- [EXERCISE BRIEF]: Repeat word for word the line with "Segment every instance of stroma." and every line after it until the records below run out.

===== PROVIDED DATA =====

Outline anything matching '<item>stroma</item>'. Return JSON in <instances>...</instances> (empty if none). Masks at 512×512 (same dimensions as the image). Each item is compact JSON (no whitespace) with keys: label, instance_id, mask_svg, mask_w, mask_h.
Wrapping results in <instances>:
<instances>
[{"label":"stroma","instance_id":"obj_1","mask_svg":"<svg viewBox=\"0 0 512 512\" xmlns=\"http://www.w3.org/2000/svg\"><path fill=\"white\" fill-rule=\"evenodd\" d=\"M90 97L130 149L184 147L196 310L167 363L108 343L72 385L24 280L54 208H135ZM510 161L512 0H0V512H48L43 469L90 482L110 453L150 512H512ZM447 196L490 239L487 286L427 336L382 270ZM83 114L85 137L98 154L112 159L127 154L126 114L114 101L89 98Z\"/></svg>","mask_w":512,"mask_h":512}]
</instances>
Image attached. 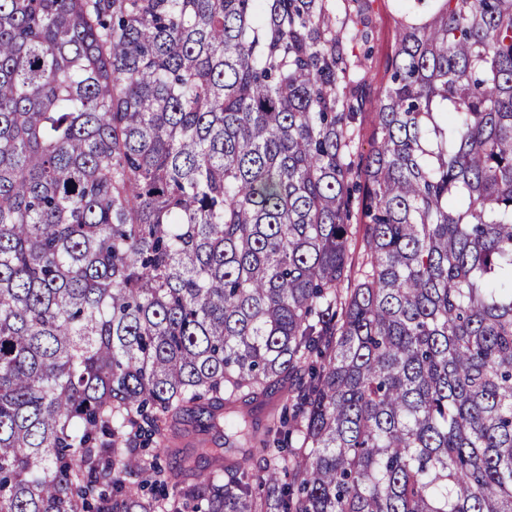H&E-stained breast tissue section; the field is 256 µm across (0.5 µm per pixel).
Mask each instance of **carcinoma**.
Returning <instances> with one entry per match:
<instances>
[{
	"label": "carcinoma",
	"instance_id": "carcinoma-1",
	"mask_svg": "<svg viewBox=\"0 0 512 512\" xmlns=\"http://www.w3.org/2000/svg\"><path fill=\"white\" fill-rule=\"evenodd\" d=\"M398 2L357 161L336 0H0V512H512V0ZM373 129V114L365 112L362 115V123L357 127L354 134L353 152L367 154L370 150L371 134Z\"/></svg>",
	"mask_w": 512,
	"mask_h": 512
}]
</instances>
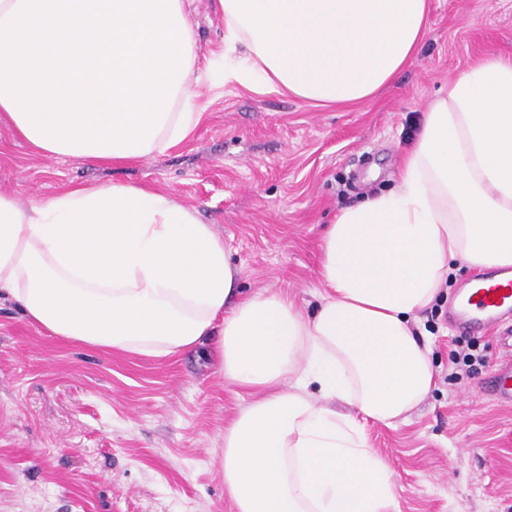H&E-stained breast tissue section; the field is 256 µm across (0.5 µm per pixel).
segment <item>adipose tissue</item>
<instances>
[{
  "mask_svg": "<svg viewBox=\"0 0 512 512\" xmlns=\"http://www.w3.org/2000/svg\"><path fill=\"white\" fill-rule=\"evenodd\" d=\"M224 79L322 106L388 88L430 0H218ZM184 0H0V117L35 151L135 159L199 124ZM512 267V60L486 56L423 114L396 185L339 207L305 312L241 295V268L195 211L154 188L72 184L24 206L0 192V293L53 335L169 357L215 341L252 402L224 428L234 512H397L364 423L406 417L435 383L416 330L460 268Z\"/></svg>",
  "mask_w": 512,
  "mask_h": 512,
  "instance_id": "adipose-tissue-1",
  "label": "adipose tissue"
}]
</instances>
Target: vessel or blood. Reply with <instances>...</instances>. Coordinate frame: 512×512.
Returning <instances> with one entry per match:
<instances>
[{
  "instance_id": "vessel-or-blood-1",
  "label": "vessel or blood",
  "mask_w": 512,
  "mask_h": 512,
  "mask_svg": "<svg viewBox=\"0 0 512 512\" xmlns=\"http://www.w3.org/2000/svg\"><path fill=\"white\" fill-rule=\"evenodd\" d=\"M460 305L450 306L448 316L454 327L473 334L502 324L512 317V274L504 272L479 277L475 287L462 291ZM501 356L484 385L496 403L512 406V331L500 334Z\"/></svg>"
}]
</instances>
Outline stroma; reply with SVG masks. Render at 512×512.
Here are the masks:
<instances>
[{"label":"stroma","mask_w":512,"mask_h":512,"mask_svg":"<svg viewBox=\"0 0 512 512\" xmlns=\"http://www.w3.org/2000/svg\"><path fill=\"white\" fill-rule=\"evenodd\" d=\"M199 67L223 46L217 0H186ZM512 58V0H431L428 37L391 87L355 106H317L203 81L189 140L143 159L41 156L0 122V191L28 205L69 183H148L194 208L242 268L244 293L319 301L325 224L339 206L390 189L422 112L478 59ZM472 271L451 275L418 315L435 385L407 420L366 423L390 468L399 512H512V407L457 378L448 307ZM211 345L162 358L54 336L0 301V512H234L224 427L247 405Z\"/></svg>","instance_id":"35a3bbf8"}]
</instances>
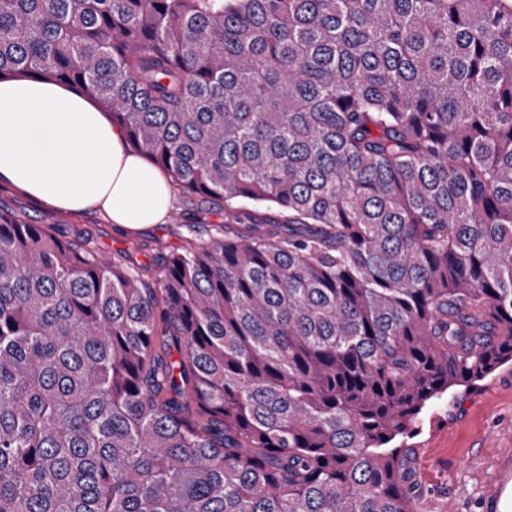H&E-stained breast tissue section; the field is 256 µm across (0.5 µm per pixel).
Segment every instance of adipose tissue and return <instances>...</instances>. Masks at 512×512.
<instances>
[{
	"label": "adipose tissue",
	"mask_w": 512,
	"mask_h": 512,
	"mask_svg": "<svg viewBox=\"0 0 512 512\" xmlns=\"http://www.w3.org/2000/svg\"><path fill=\"white\" fill-rule=\"evenodd\" d=\"M0 180L56 211L132 227L164 223L174 198L97 102L40 79L0 81Z\"/></svg>",
	"instance_id": "adipose-tissue-1"
}]
</instances>
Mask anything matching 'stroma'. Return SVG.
Masks as SVG:
<instances>
[{"label":"stroma","mask_w":512,"mask_h":512,"mask_svg":"<svg viewBox=\"0 0 512 512\" xmlns=\"http://www.w3.org/2000/svg\"><path fill=\"white\" fill-rule=\"evenodd\" d=\"M0 209L28 224L49 225L56 236L71 241L90 236L105 254L128 251L144 265L212 231L211 224L200 221L198 198L179 193L172 210L181 215V223L168 220L136 229L94 213L48 210L6 184H0ZM410 445L418 512H512V494L496 496L493 482L505 449L512 448V364L475 388H457L448 407L428 413Z\"/></svg>","instance_id":"1"}]
</instances>
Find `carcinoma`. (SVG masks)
<instances>
[{
    "mask_svg": "<svg viewBox=\"0 0 512 512\" xmlns=\"http://www.w3.org/2000/svg\"><path fill=\"white\" fill-rule=\"evenodd\" d=\"M2 77L224 223L152 269L0 210V512H415L512 363V0H0Z\"/></svg>",
    "mask_w": 512,
    "mask_h": 512,
    "instance_id": "cac0c4a2",
    "label": "carcinoma"
}]
</instances>
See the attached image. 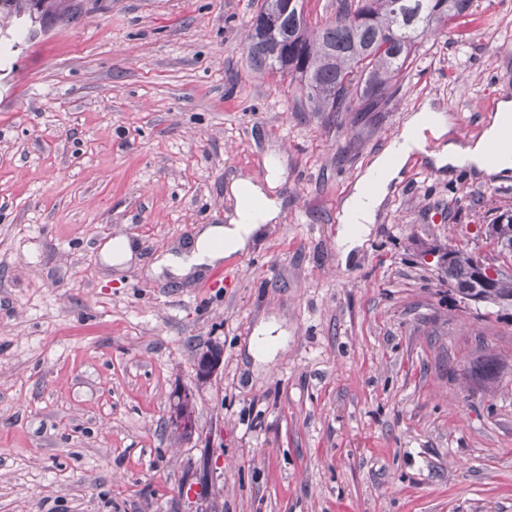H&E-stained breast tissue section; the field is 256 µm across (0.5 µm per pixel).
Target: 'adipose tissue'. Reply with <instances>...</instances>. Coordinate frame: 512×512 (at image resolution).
<instances>
[{"instance_id": "adipose-tissue-1", "label": "adipose tissue", "mask_w": 512, "mask_h": 512, "mask_svg": "<svg viewBox=\"0 0 512 512\" xmlns=\"http://www.w3.org/2000/svg\"><path fill=\"white\" fill-rule=\"evenodd\" d=\"M450 126L444 111L423 104L408 117L397 139L375 156L342 204L339 245L343 255H350L369 234L385 197L391 187L401 181L408 161L414 156L425 157L436 169L450 173L462 169L485 175L512 172V151L499 154L493 163L487 159L489 146L499 140L505 129L512 127V100L497 103L481 136L467 147L449 140ZM434 140L439 142V149H430L429 144ZM233 192L238 197L251 195L256 201L255 207L249 211L236 210L227 225L205 228L189 253L164 258V266L173 274L183 275L192 267L216 264L244 250L250 238L277 216V203L257 186L241 183L234 186Z\"/></svg>"}]
</instances>
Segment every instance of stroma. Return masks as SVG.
I'll return each instance as SVG.
<instances>
[{"label":"stroma","instance_id":"obj_1","mask_svg":"<svg viewBox=\"0 0 512 512\" xmlns=\"http://www.w3.org/2000/svg\"><path fill=\"white\" fill-rule=\"evenodd\" d=\"M261 3L0 0V512H512V310L446 275L452 246L512 275L485 238L512 173L418 157L346 259L336 222L424 102L481 135L512 95V0L424 40L386 112H306L253 70ZM271 155L280 213L219 284L153 275ZM110 239L132 259L106 263ZM271 322L282 346L252 357ZM178 388L190 439L166 427ZM222 363V351L219 347L210 346L197 354L196 370L200 381L208 380Z\"/></svg>","mask_w":512,"mask_h":512}]
</instances>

=====

- [THE SOLUTION]:
Segment every instance of stroma. Return masks as SVG.
I'll return each instance as SVG.
<instances>
[{"label":"stroma","instance_id":"obj_1","mask_svg":"<svg viewBox=\"0 0 512 512\" xmlns=\"http://www.w3.org/2000/svg\"><path fill=\"white\" fill-rule=\"evenodd\" d=\"M261 3L0 0V512H512V310L446 275L452 246L512 275L485 238L512 173L418 157L346 259L336 222L424 102L481 135L512 95V0L424 40L386 112H306L253 70ZM271 155L280 213L219 284L153 275ZM110 239L132 259L106 263ZM271 322L282 346L252 357ZM178 388L190 439L166 427ZM222 363V351L219 347L210 346L197 354L196 370L200 381L208 380Z\"/></svg>","mask_w":512,"mask_h":512}]
</instances>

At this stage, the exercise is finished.